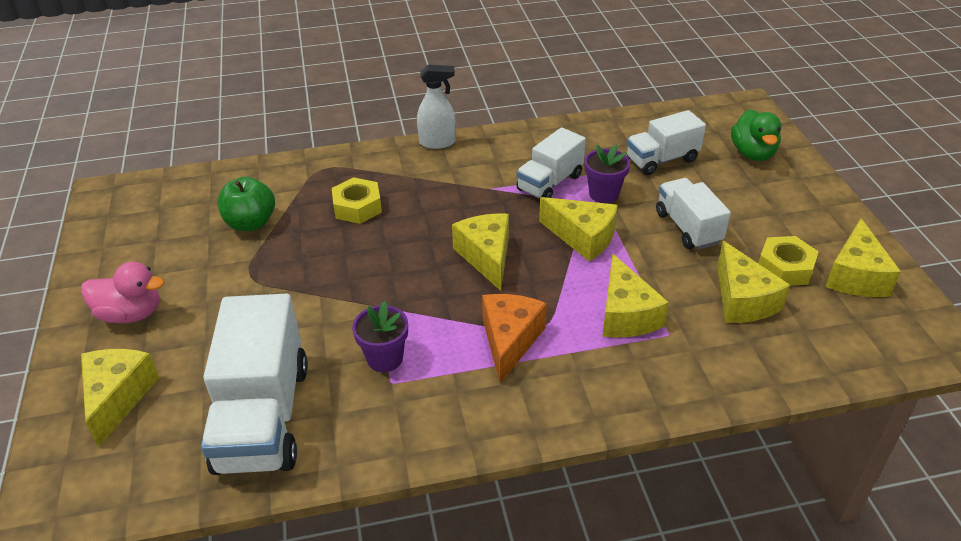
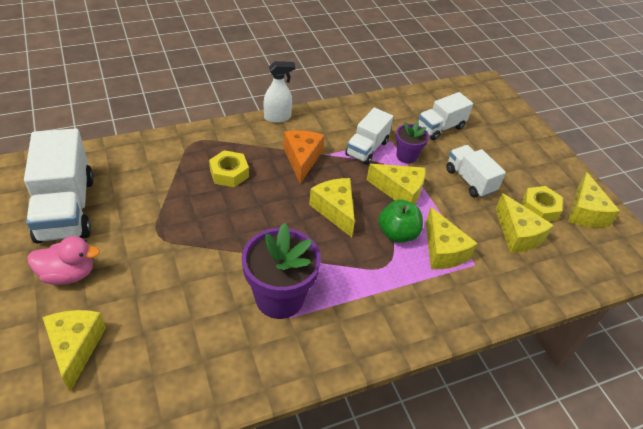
camera: 15 degrees left, 5 degrees up
white truck [201,294,308,475] -> white truck moved to [24,128,94,244]
green apple [218,177,275,231] -> green apple moved to [378,200,423,243]
purple flower pot [352,301,408,372] -> purple flower pot [242,223,321,319], size x1.81
orange cheese [482,294,547,384] -> orange cheese moved to [283,130,324,184]
green duck [731,109,781,161] -> none

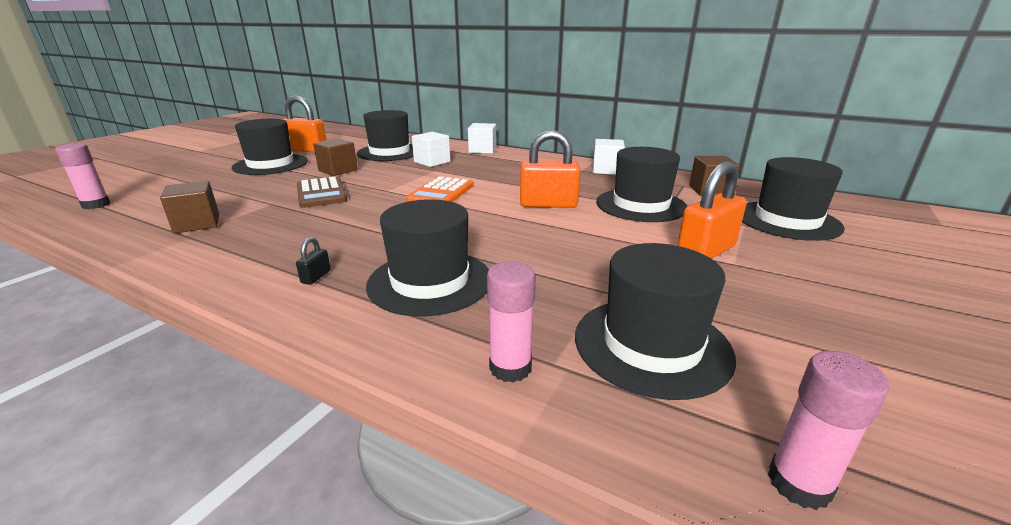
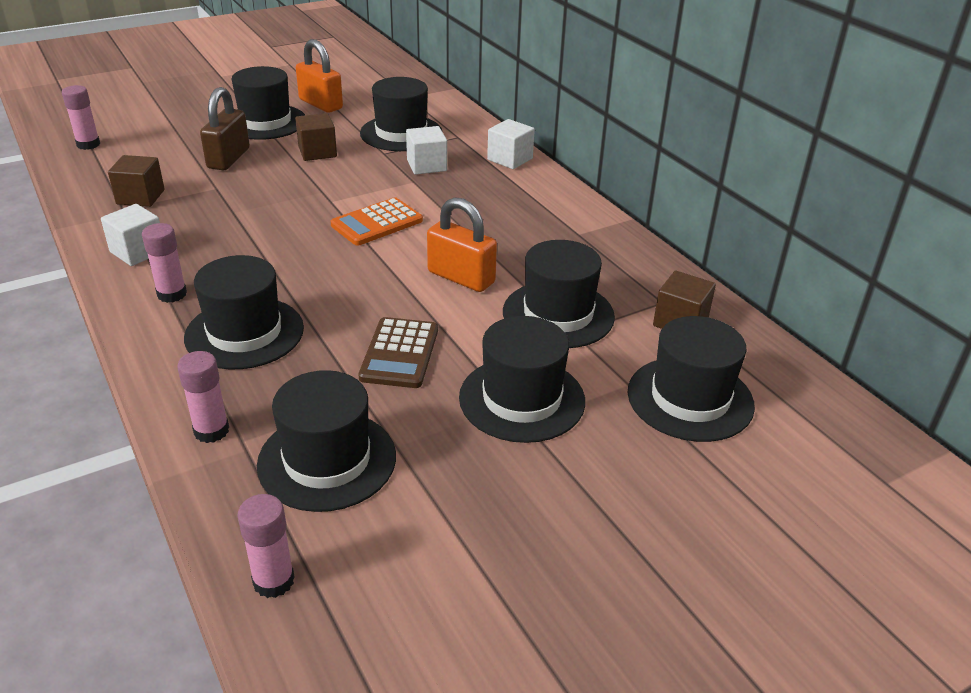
camera: 30 degrees right, 10 degrees up
black padlock [296,237,331,285] -> pink glue stick [142,223,187,303]
brown calculator [297,177,347,208] -> brown calculator moved to [358,317,438,388]
white cube [593,139,625,175] -> white cube moved to [101,204,160,266]
orange padlock [677,161,747,259] -> black hat [459,316,585,443]
none -> brown padlock [200,87,250,170]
- - -
# INSTRUCTIONS TO FOLLOW:
The complete material, set down exactly and stripped of pictures, is the expected response.

# ANSWER SPACE:
camera: 15 degrees left, 5 degrees up
white truck [201,294,308,475] -> white truck moved to [24,128,94,244]
green apple [218,177,275,231] -> green apple moved to [378,200,423,243]
purple flower pot [352,301,408,372] -> purple flower pot [242,223,321,319], size x1.81
orange cheese [482,294,547,384] -> orange cheese moved to [283,130,324,184]
green duck [731,109,781,161] -> none

camera: 30 degrees right, 10 degrees up
black padlock [296,237,331,285] -> pink glue stick [142,223,187,303]
brown calculator [297,177,347,208] -> brown calculator moved to [358,317,438,388]
white cube [593,139,625,175] -> white cube moved to [101,204,160,266]
orange padlock [677,161,747,259] -> black hat [459,316,585,443]
none -> brown padlock [200,87,250,170]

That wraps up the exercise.